__REQUIREMENT__
What you return should be the line containing "(630, 229) = (246, 320): black" and each line after it to the end of the records, copied exactly.

***** MATERIAL FOR THIS TASK *****

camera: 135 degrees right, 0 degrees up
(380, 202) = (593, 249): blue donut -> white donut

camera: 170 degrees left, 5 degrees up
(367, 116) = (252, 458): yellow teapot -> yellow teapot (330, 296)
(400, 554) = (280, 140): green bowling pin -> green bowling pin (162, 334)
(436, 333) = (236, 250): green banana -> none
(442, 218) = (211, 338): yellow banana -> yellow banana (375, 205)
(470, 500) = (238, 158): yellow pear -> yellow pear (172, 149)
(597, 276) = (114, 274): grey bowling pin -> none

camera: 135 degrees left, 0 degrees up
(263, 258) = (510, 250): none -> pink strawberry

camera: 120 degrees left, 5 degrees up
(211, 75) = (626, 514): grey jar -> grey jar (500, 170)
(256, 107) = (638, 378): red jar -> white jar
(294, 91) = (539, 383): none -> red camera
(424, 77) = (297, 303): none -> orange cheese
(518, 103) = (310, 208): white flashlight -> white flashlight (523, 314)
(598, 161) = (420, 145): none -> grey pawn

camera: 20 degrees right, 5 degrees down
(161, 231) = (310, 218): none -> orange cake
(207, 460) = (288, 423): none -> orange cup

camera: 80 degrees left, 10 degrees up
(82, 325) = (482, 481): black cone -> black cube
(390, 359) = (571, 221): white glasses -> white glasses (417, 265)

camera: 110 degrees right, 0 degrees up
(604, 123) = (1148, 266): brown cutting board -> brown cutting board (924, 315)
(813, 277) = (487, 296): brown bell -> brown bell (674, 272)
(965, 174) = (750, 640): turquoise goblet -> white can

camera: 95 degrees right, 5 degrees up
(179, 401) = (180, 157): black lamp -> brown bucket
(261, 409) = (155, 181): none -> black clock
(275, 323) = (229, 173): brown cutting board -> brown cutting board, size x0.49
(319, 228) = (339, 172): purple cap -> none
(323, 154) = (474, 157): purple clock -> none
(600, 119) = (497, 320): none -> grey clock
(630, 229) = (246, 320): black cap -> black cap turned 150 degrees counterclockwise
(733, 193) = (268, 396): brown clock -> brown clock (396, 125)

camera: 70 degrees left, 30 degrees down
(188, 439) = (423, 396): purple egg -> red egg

*****

__ANSWER SPACE__
(630, 229) = (246, 320): black cap -> black cap turned 150 degrees counterclockwise
(733, 193) = (268, 396): brown clock -> brown clock (396, 125)

camera: 70 degrees left, 30 degrees down
(188, 439) = (423, 396): purple egg -> red egg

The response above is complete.